◆ What you need to do
Each line of the listing below must be retyped as given.

◆ Record extracts
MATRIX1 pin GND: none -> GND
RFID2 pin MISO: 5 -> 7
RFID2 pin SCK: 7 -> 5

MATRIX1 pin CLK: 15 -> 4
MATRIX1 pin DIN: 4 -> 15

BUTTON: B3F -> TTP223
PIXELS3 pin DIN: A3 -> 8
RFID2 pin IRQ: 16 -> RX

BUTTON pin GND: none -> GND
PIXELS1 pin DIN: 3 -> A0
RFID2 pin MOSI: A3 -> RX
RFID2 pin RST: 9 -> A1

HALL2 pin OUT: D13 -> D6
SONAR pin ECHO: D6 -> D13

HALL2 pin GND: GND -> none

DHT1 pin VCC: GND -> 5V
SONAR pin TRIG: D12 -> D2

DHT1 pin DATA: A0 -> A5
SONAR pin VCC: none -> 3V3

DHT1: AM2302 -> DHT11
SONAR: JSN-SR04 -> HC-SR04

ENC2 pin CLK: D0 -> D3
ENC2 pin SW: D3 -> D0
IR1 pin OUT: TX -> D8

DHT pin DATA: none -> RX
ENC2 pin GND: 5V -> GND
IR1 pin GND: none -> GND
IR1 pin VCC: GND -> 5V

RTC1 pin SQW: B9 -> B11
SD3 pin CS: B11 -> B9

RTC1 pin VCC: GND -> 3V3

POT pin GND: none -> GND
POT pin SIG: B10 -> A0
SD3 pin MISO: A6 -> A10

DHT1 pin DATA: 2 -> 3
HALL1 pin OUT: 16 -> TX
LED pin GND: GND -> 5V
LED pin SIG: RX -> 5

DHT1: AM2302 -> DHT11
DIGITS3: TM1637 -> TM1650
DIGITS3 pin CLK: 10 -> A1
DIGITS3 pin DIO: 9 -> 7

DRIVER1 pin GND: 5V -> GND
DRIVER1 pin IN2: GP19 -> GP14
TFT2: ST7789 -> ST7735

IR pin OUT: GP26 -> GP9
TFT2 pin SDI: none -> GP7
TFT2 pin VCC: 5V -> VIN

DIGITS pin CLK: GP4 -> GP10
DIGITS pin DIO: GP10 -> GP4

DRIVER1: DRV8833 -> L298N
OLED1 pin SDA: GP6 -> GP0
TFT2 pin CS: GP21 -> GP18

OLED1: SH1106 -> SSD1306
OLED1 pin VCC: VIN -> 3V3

◆ Answer for this exercise
MATRIX1 pin GND: none -> GND
RFID2 pin MISO: 5 -> 7
RFID2 pin SCK: 7 -> 5

MATRIX1 pin CLK: 15 -> 4
MATRIX1 pin DIN: 4 -> 15

BUTTON: B3F -> TTP223
PIXELS3 pin DIN: A3 -> 8
RFID2 pin IRQ: 16 -> RX

BUTTON pin GND: none -> GND
PIXELS1 pin DIN: 3 -> A0
RFID2 pin MOSI: A3 -> RX
RFID2 pin RST: 9 -> A1

HALL2 pin OUT: D13 -> D6
SONAR pin ECHO: D6 -> D13

HALL2 pin GND: GND -> none

DHT1 pin VCC: GND -> 5V
SONAR pin TRIG: D12 -> D2

DHT1 pin DATA: A0 -> A5
SONAR pin VCC: none -> 3V3

DHT1: AM2302 -> DHT11
SONAR: JSN-SR04 -> HC-SR04

ENC2 pin CLK: D0 -> D3
ENC2 pin SW: D3 -> D0
IR1 pin OUT: TX -> D8

DHT pin DATA: none -> RX
ENC2 pin GND: 5V -> GND
IR1 pin GND: none -> GND
IR1 pin VCC: GND -> 5V

RTC1 pin SQW: B9 -> B11
SD3 pin CS: B11 -> B9

RTC1 pin VCC: GND -> 3V3

POT pin GND: none -> GND
POT pin SIG: B10 -> A0
SD3 pin MISO: A6 -> A10

DHT1 pin DATA: 2 -> 3
HALL1 pin OUT: 16 -> TX
LED pin GND: GND -> 5V
LED pin SIG: RX -> 5

DHT1: AM2302 -> DHT11
DIGITS3: TM1637 -> TM1650
DIGITS3 pin CLK: 10 -> A1
DIGITS3 pin DIO: 9 -> 7

DRIVER1 pin GND: 5V -> GND
DRIVER1 pin IN2: GP19 -> GP14
TFT2: ST7789 -> ST7735

IR pin OUT: GP26 -> GP9
TFT2 pin SDI: none -> GP7
TFT2 pin VCC: 5V -> VIN

DIGITS pin CLK: GP4 -> GP10
DIGITS pin DIO: GP10 -> GP4

DRIVER1: DRV8833 -> L298N
OLED1 pin SDA: GP6 -> GP0
TFT2 pin CS: GP21 -> GP18

OLED1: SH1106 -> SSD1306
OLED1 pin VCC: VIN -> 3V3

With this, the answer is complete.